# Problem description
Retype, without changes or pictures, only the lines that begin at the one containing "C5: 330nF (5V, GND) -> 330nF (GND, W9)" and end at the last line of the records that follow.

Records provided Block Start

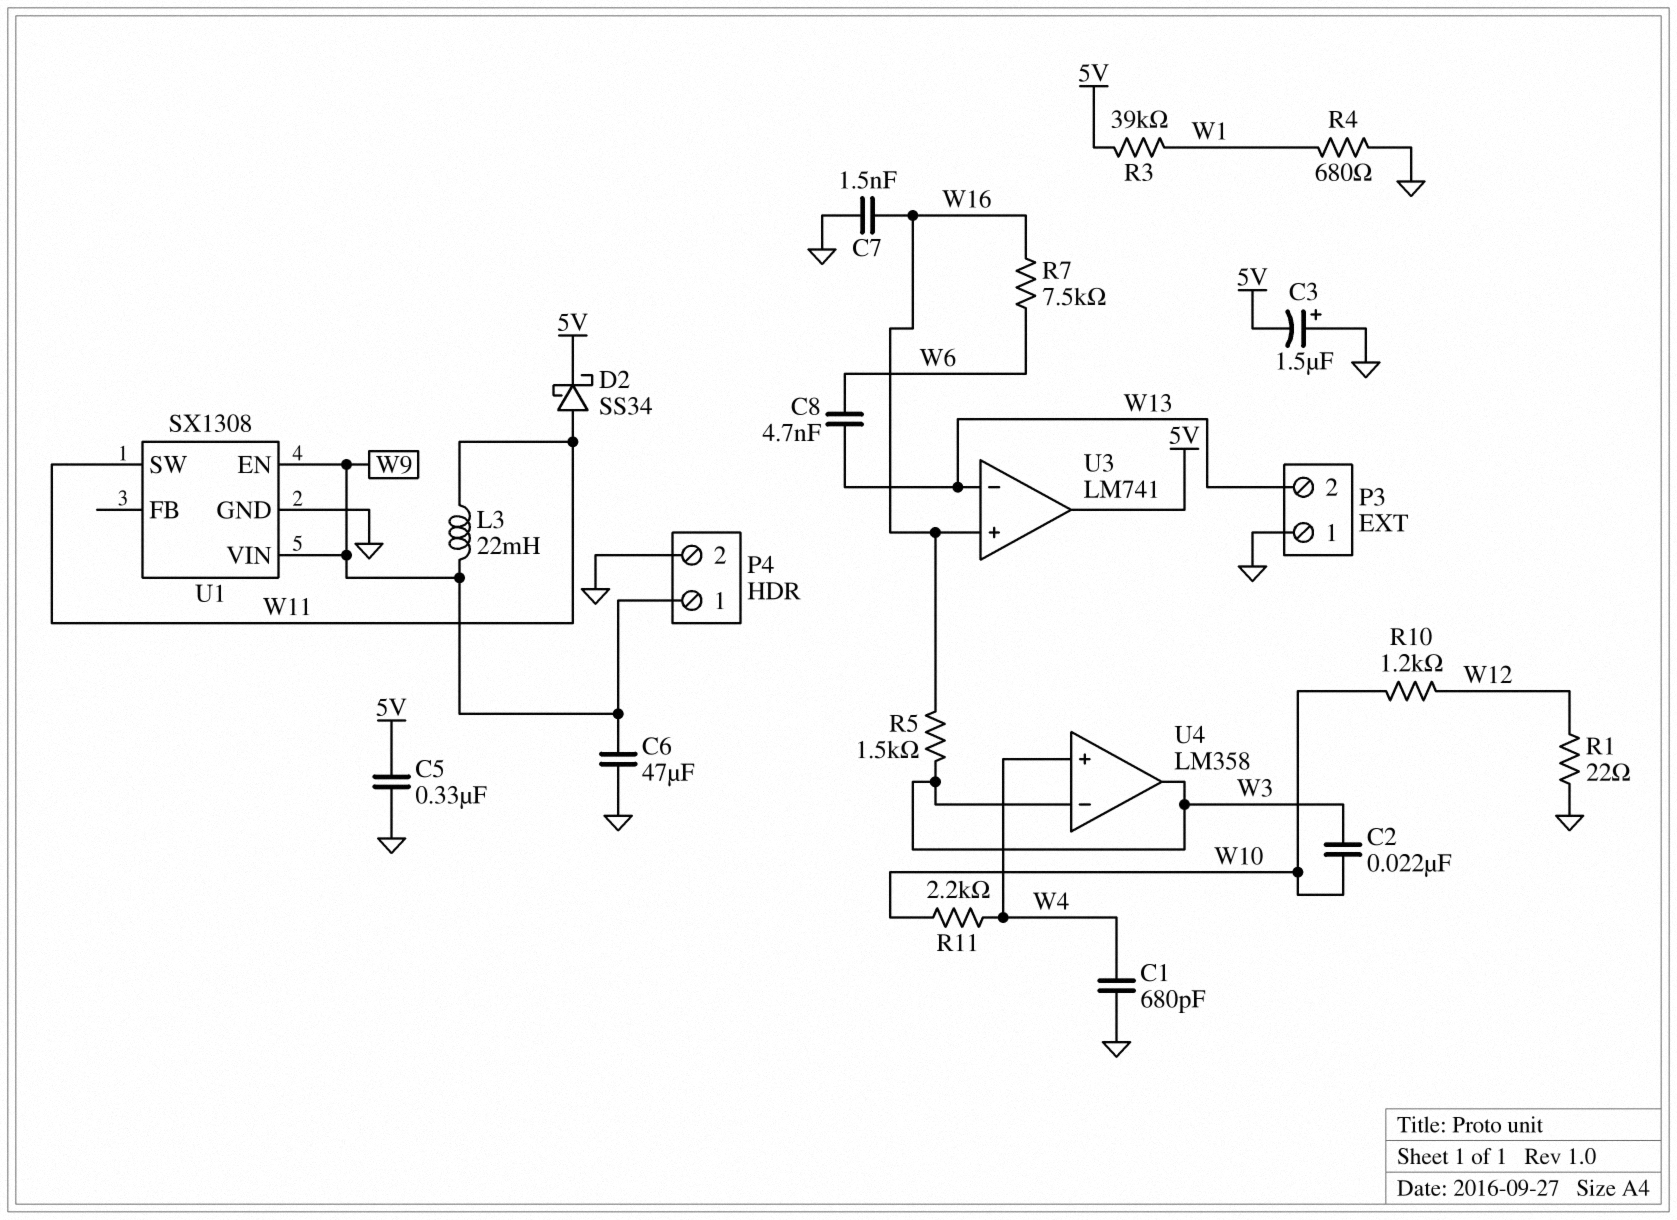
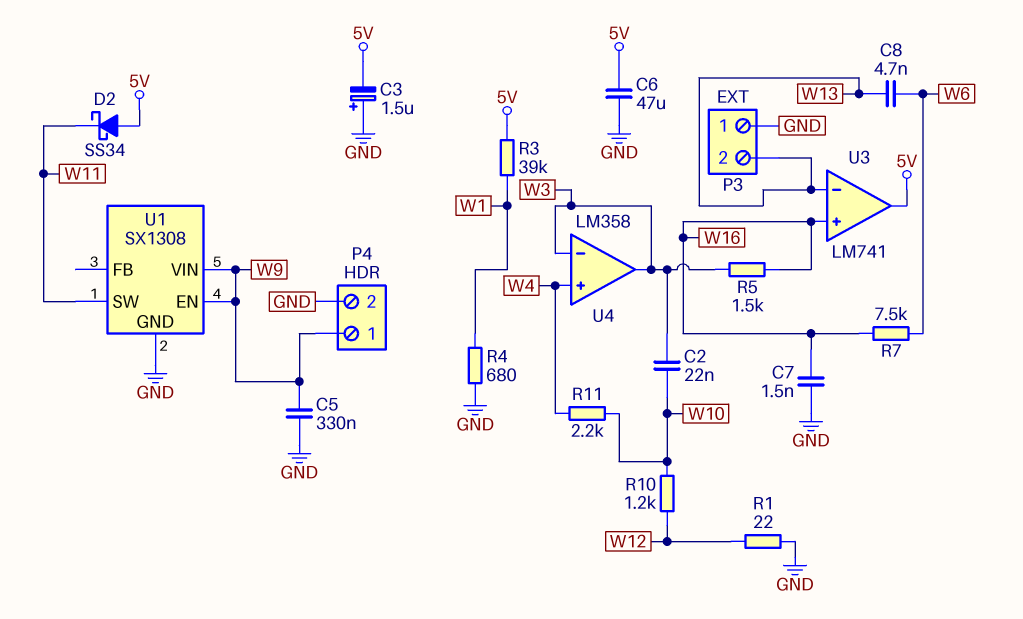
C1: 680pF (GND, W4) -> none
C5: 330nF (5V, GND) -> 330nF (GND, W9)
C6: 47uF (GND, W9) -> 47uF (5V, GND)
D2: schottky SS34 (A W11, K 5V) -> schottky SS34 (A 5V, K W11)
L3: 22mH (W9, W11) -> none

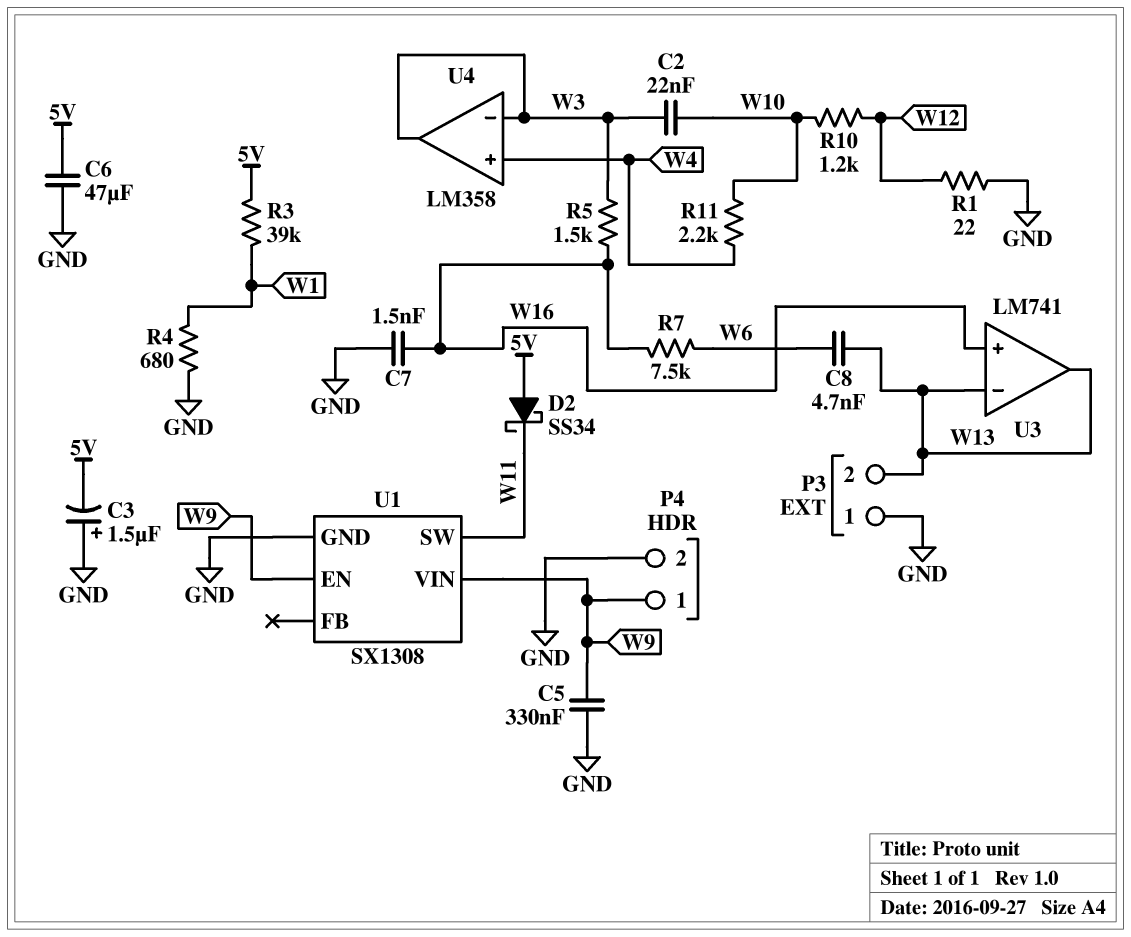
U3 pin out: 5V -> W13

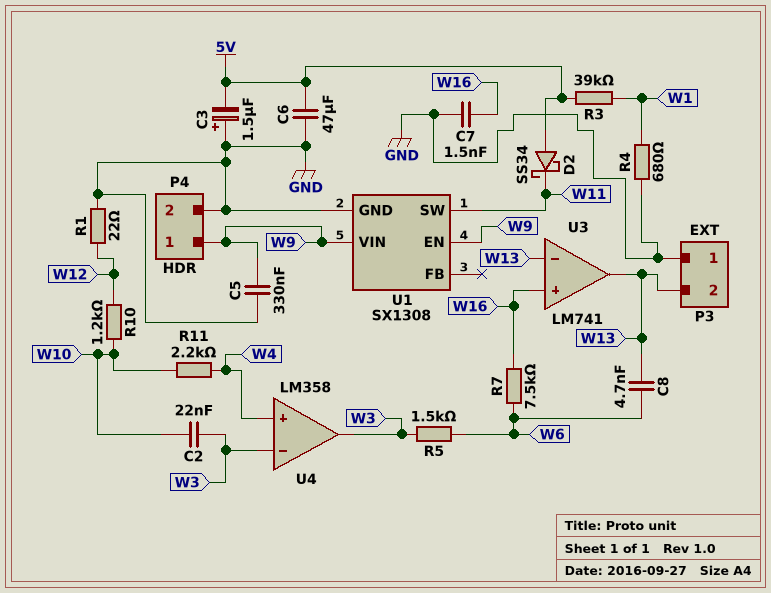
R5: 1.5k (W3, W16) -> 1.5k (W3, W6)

Records provided Block End

# Output
C5: 330nF (5V, GND) -> 330nF (GND, W9)
C6: 47uF (GND, W9) -> 47uF (5V, GND)
D2: schottky SS34 (A W11, K 5V) -> schottky SS34 (A 5V, K W11)
L3: 22mH (W9, W11) -> none

U3 pin out: 5V -> W13

R5: 1.5k (W3, W16) -> 1.5k (W3, W6)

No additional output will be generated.